● Excerpted data
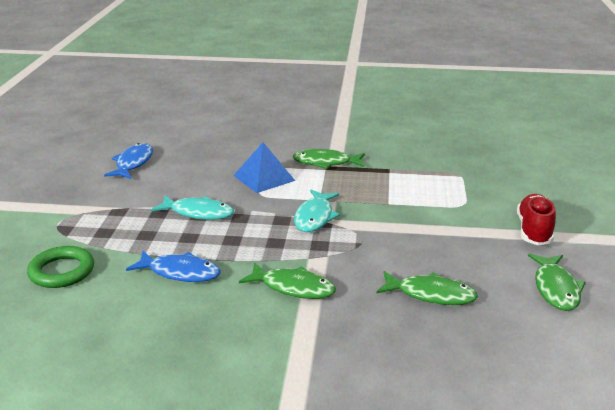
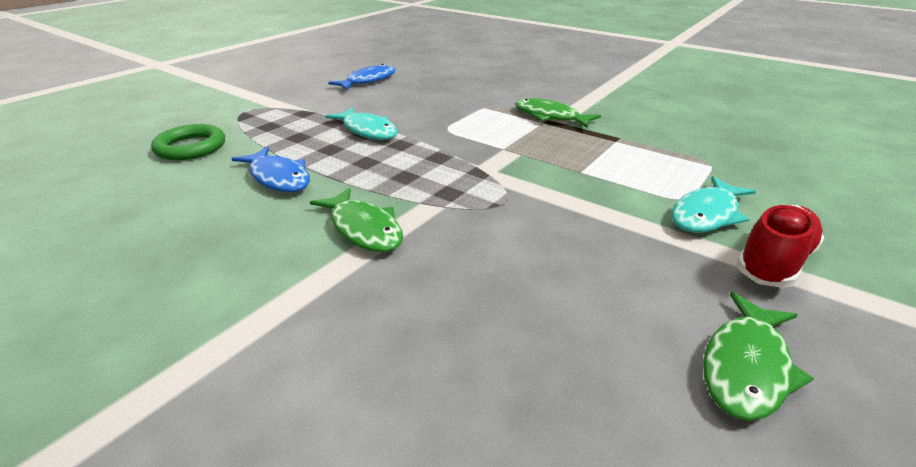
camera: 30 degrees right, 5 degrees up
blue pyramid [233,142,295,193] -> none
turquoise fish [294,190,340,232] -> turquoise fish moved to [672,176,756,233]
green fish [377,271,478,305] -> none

---

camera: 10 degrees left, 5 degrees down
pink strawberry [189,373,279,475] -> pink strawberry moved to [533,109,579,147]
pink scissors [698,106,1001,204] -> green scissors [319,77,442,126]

● Goal of the exercise
From the line that has "camera: 10 degrees left, 5 degrees down" through the line that has "pink scissors [698,106,1001,204]", copy every line exactly as it appears above, and leave out all others.

● Response to the exercise
camera: 10 degrees left, 5 degrees down
pink strawberry [189,373,279,475] -> pink strawberry moved to [533,109,579,147]
pink scissors [698,106,1001,204] -> green scissors [319,77,442,126]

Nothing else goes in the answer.